Look through the records, and wherever the string "pyramid" turns up, copy out that line.

** Opening GIVEN INFORMATION block **

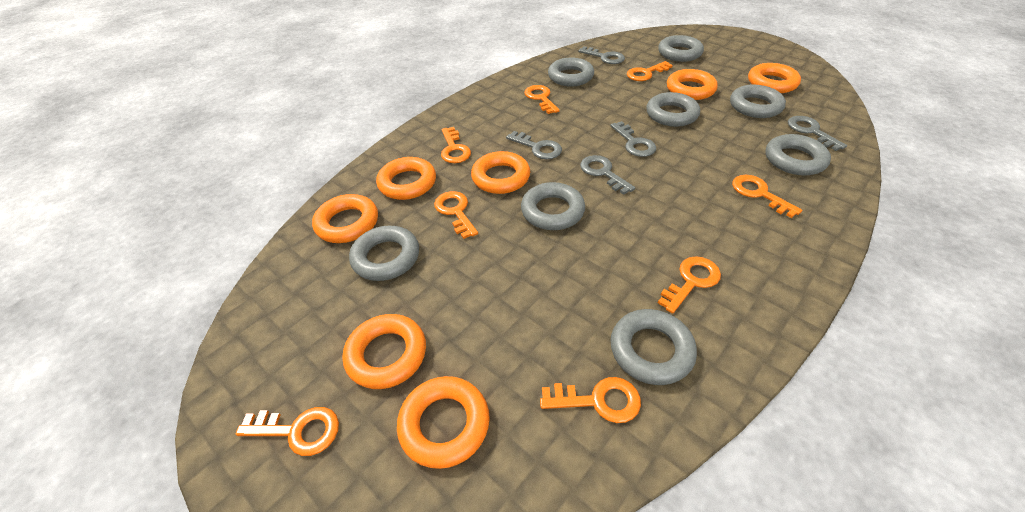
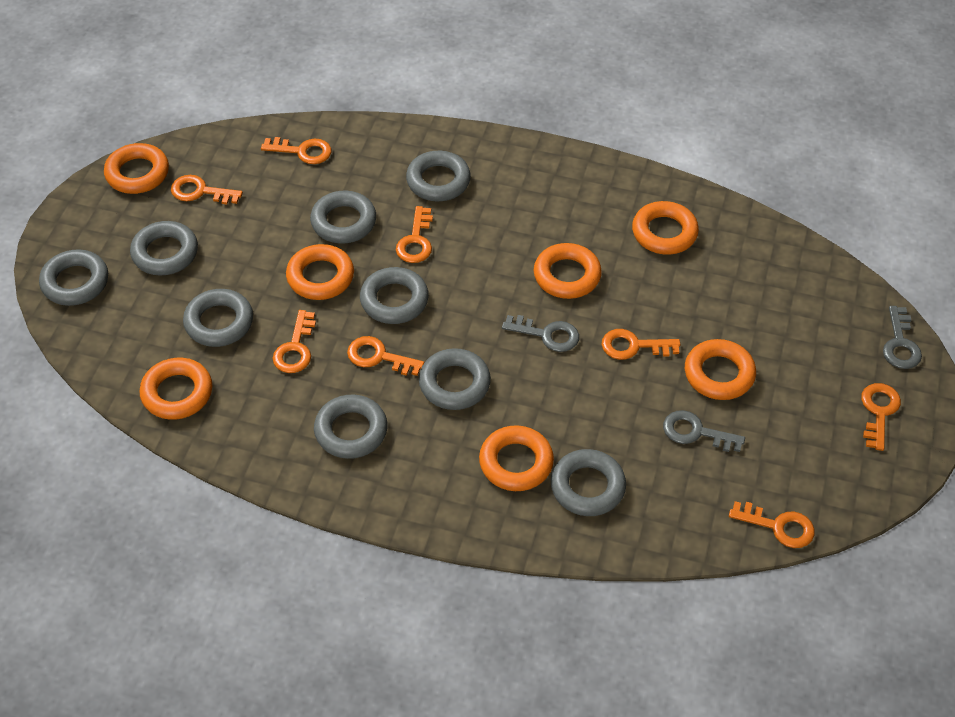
grey key: 5 -> 3
grey ring: 8 -> 9

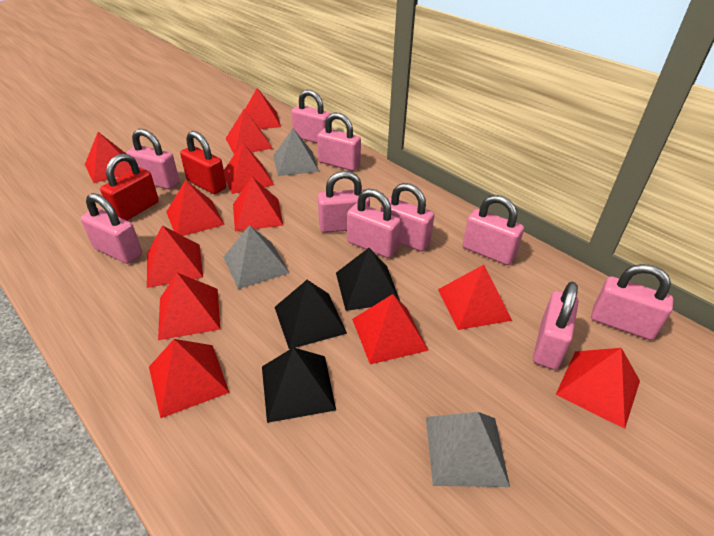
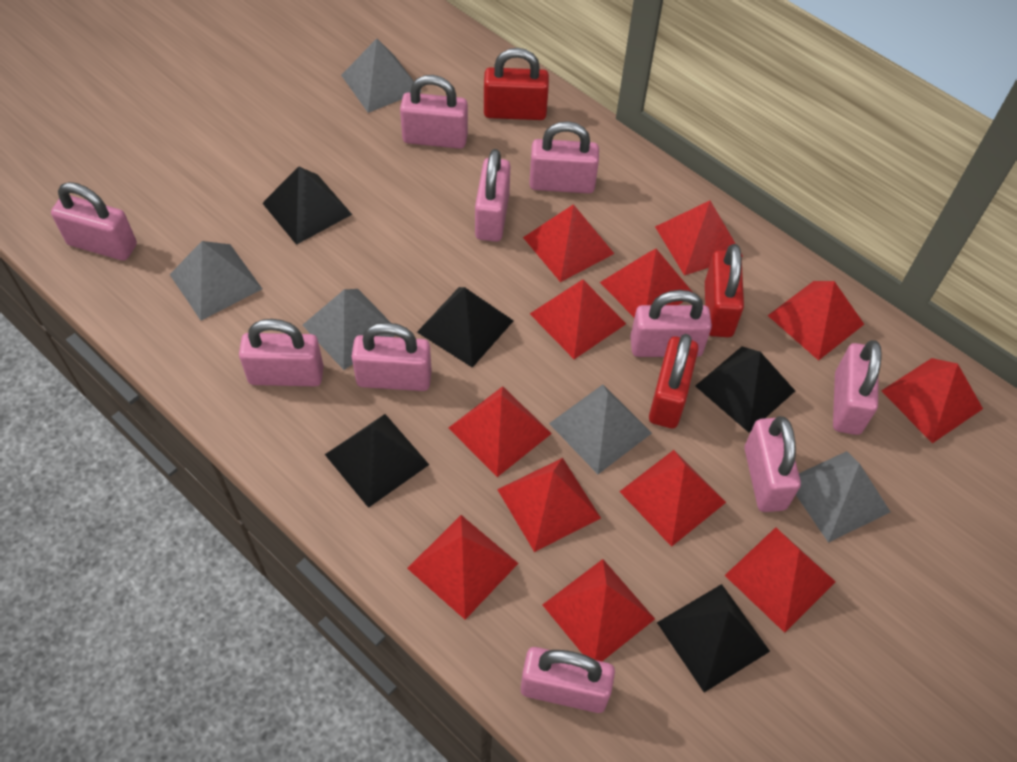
black pyramid: 3 -> 5
grey pyramid: 3 -> 5
red padlock: 2 -> 3

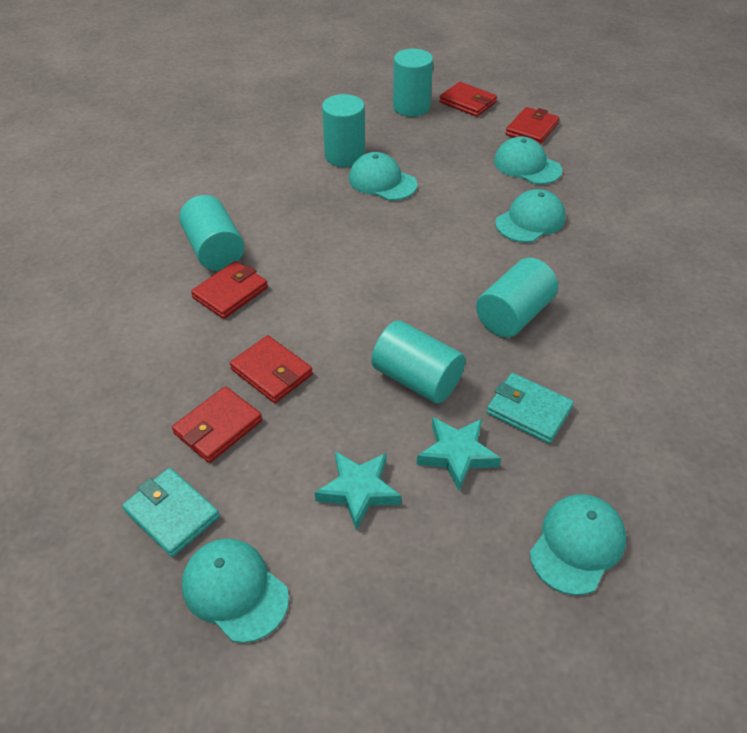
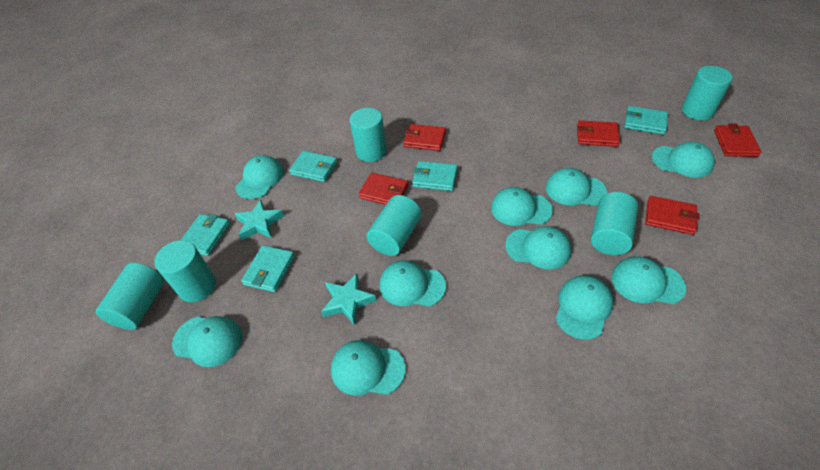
turquoise cap: 5 -> 10
turquoise cylinder: 5 -> 6
turquoise wallet: 2 -> 5

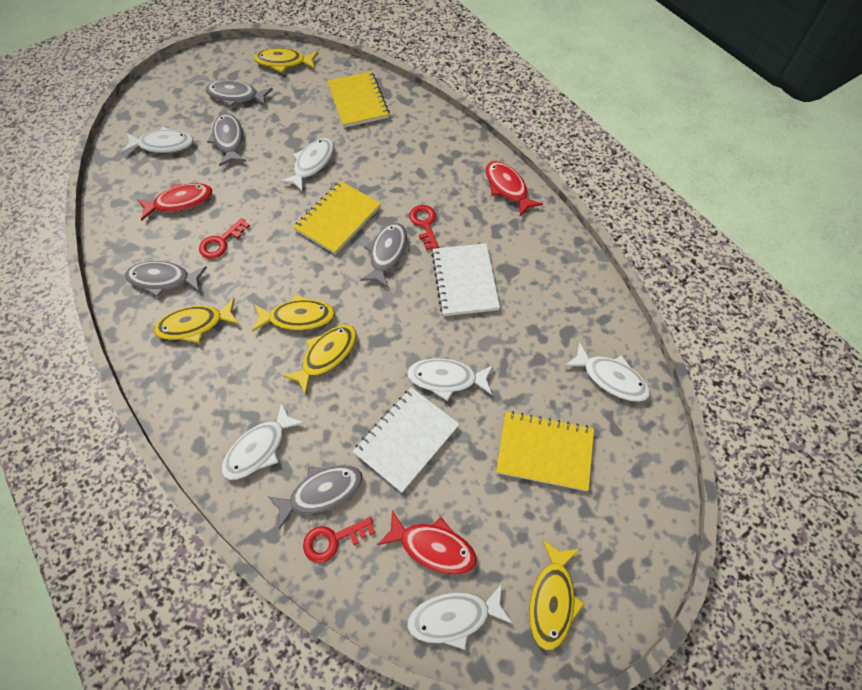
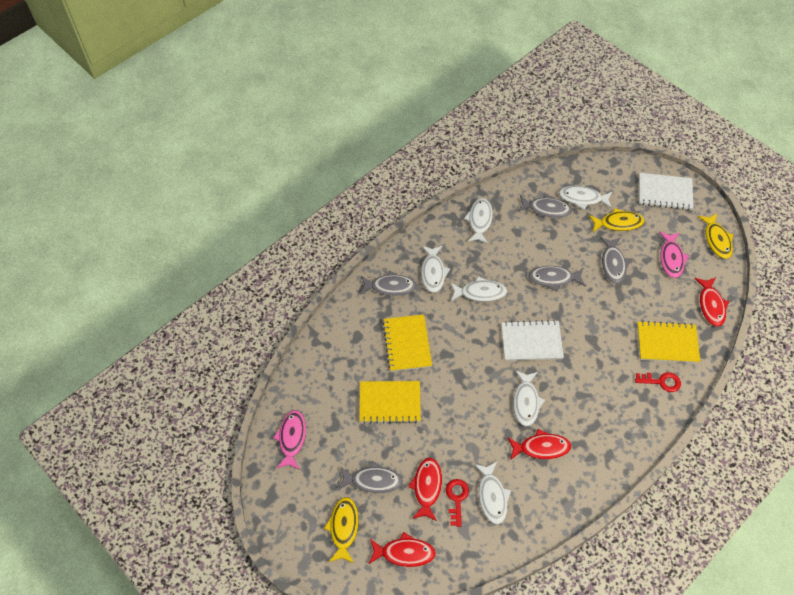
pink fish: 0 -> 2
red fish: 3 -> 4
red key: 3 -> 2
yellow fish: 5 -> 3

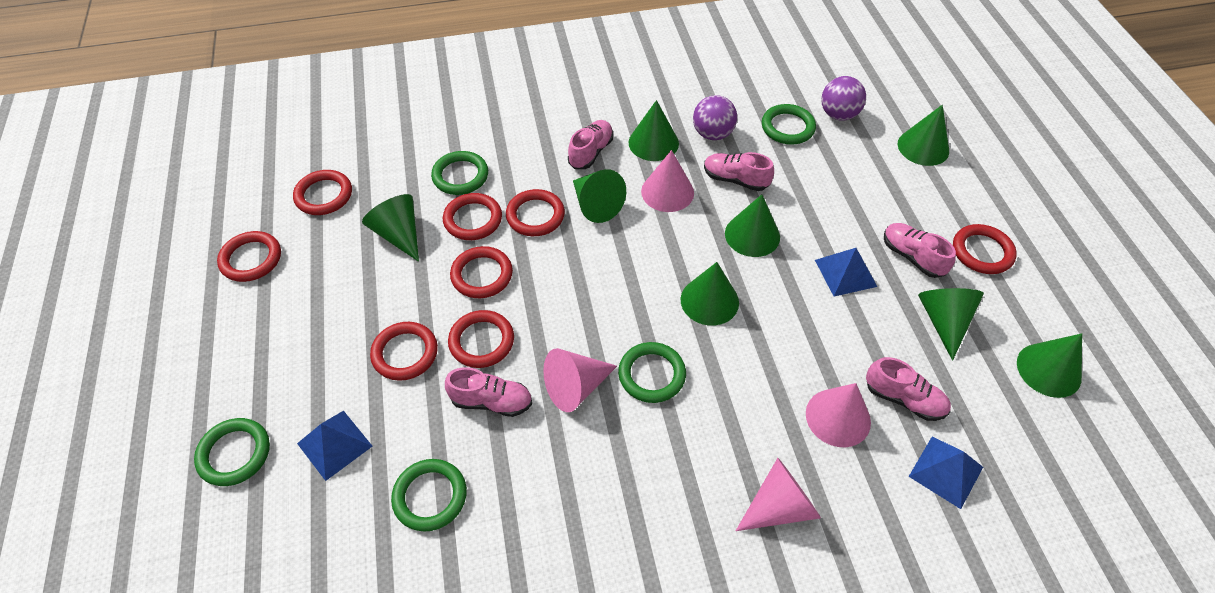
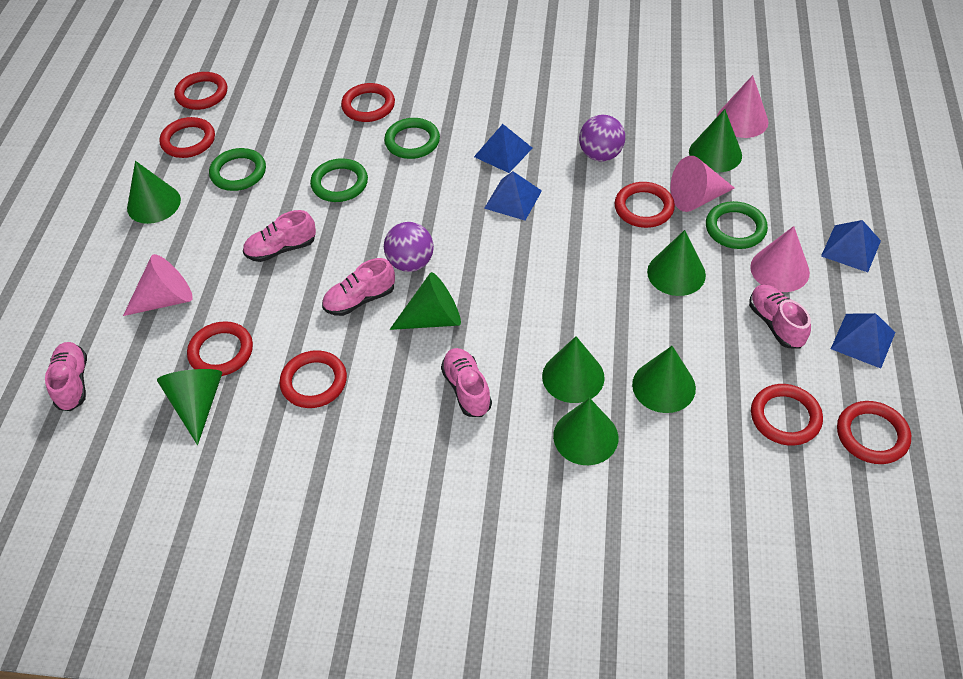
blue pyramid: 3 -> 4
green ring: 5 -> 4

** Closing GIVEN INFORMATION block **

* [TASK ANSWER]
black pyramid: 3 -> 5
grey pyramid: 3 -> 5
blue pyramid: 3 -> 4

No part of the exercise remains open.